> _What to do_:
Take the line containing "R6: 12k (VS, n3) -> 12k (VS, n2)" and every line after it to the end of the records, and copy them exactly, leaving out pictures.

> _Supplied information_:

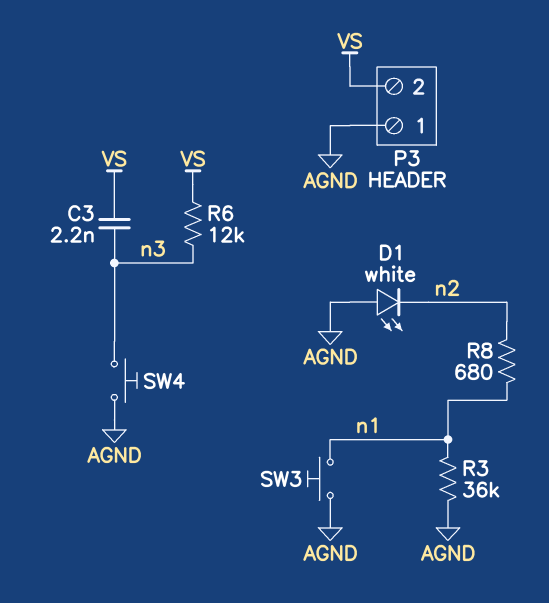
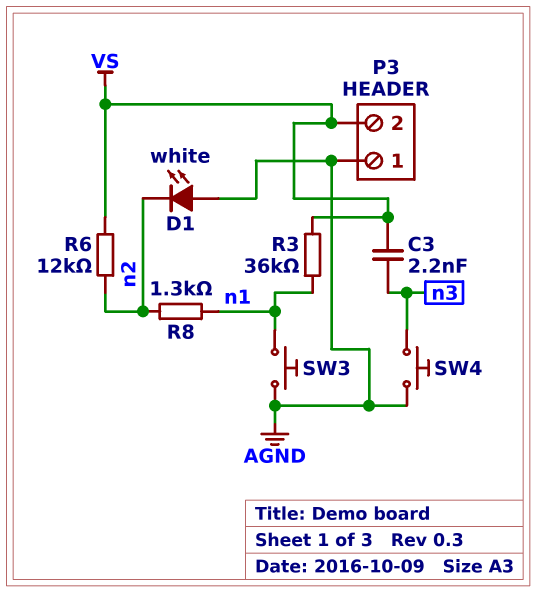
R3: 36k (AGND, n1) -> 36k (VS, n1)
R6: 12k (VS, n3) -> 12k (VS, n2)
R8: 680 (n1, n2) -> 1.3k (n1, n2)

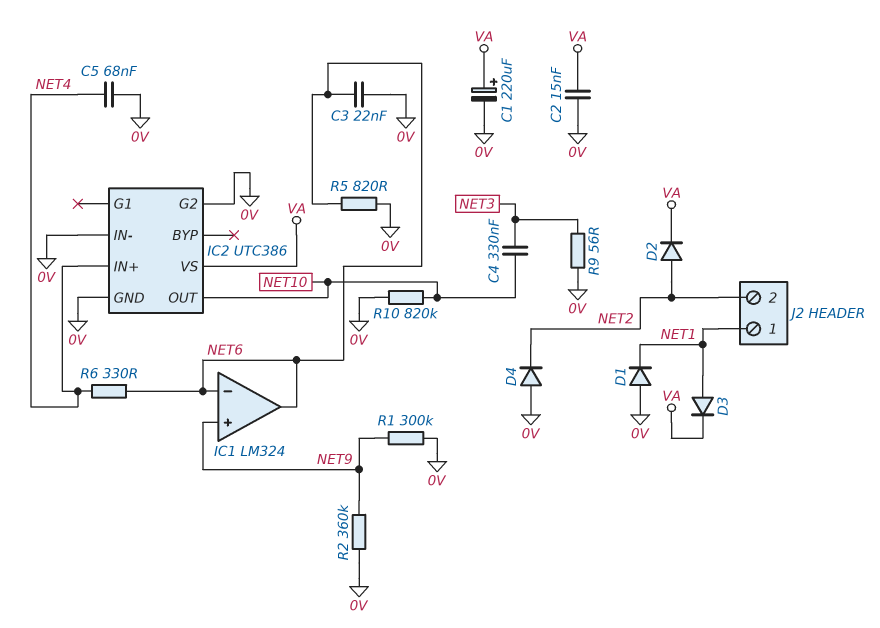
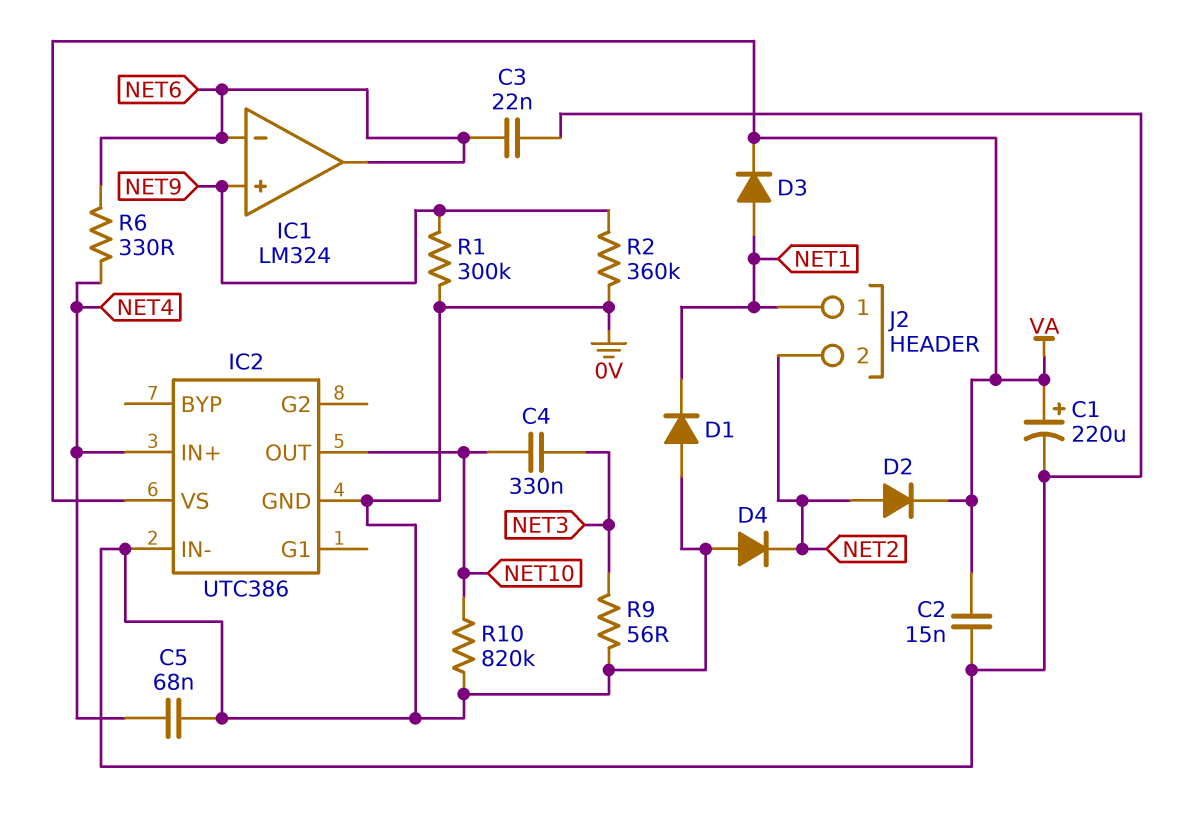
IC2 pin G2: 0V -> none
R5: 820 (0V, NET6) -> none

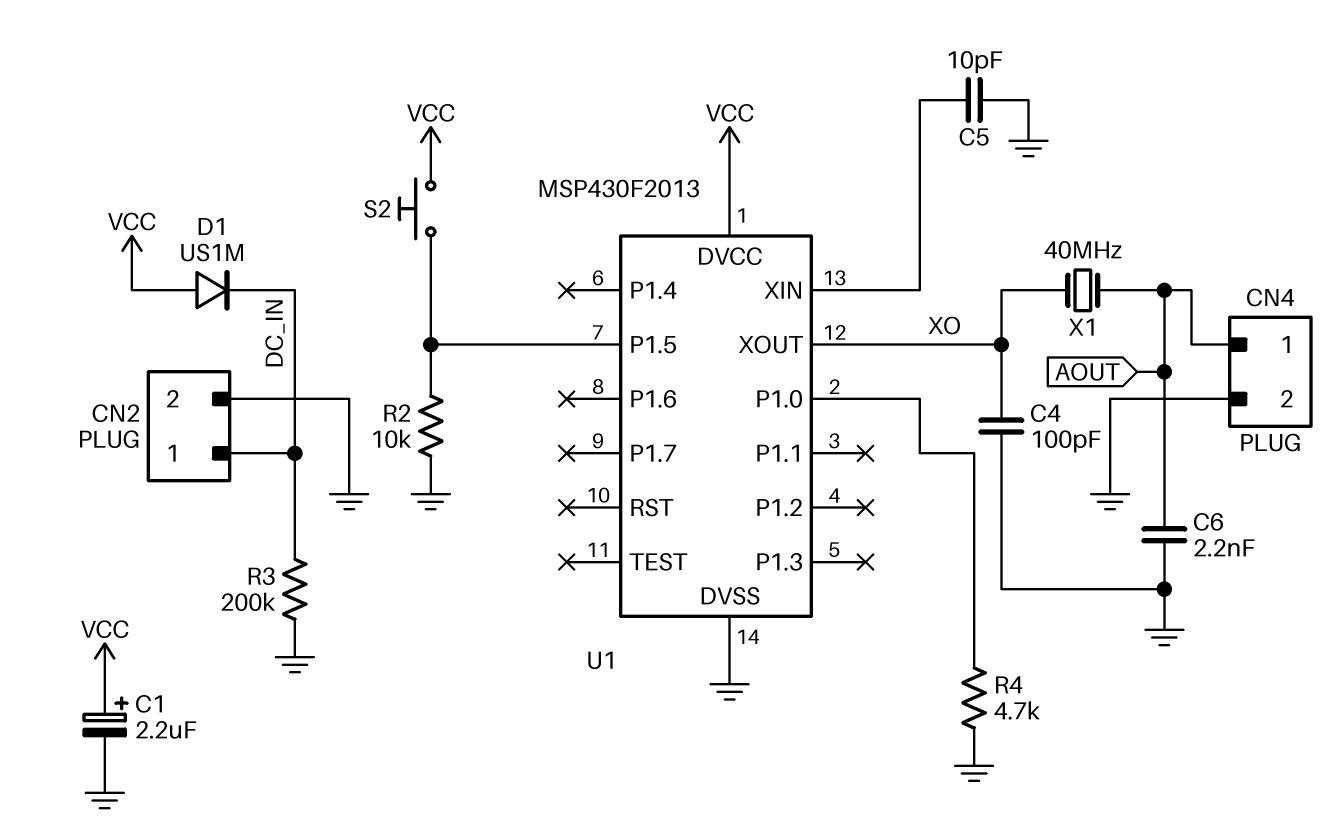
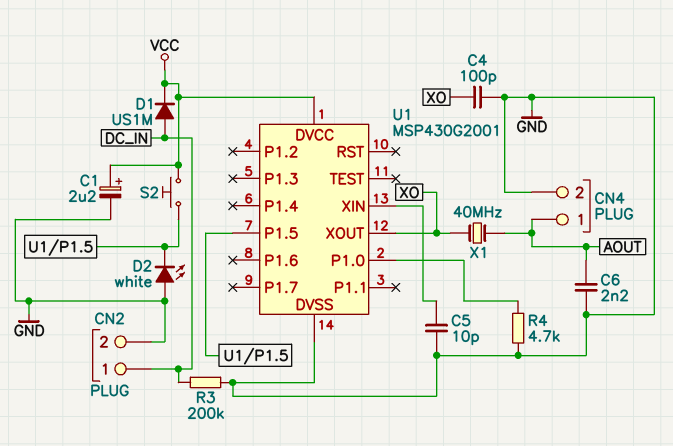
D1: diode US1M (A VCC, K DC_IN) -> diode US1M (A DC_IN, K VCC)
D2: none -> LED white (A GND, K U1/P1.5)
R2: 10k (GND, U1/P1.5) -> none
U1: MSP430F2013 -> MSP430G2001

> _Result for this task_:
R6: 12k (VS, n3) -> 12k (VS, n2)
R8: 680 (n1, n2) -> 1.3k (n1, n2)

IC2 pin G2: 0V -> none
R5: 820 (0V, NET6) -> none

D1: diode US1M (A VCC, K DC_IN) -> diode US1M (A DC_IN, K VCC)
D2: none -> LED white (A GND, K U1/P1.5)
R2: 10k (GND, U1/P1.5) -> none
U1: MSP430F2013 -> MSP430G2001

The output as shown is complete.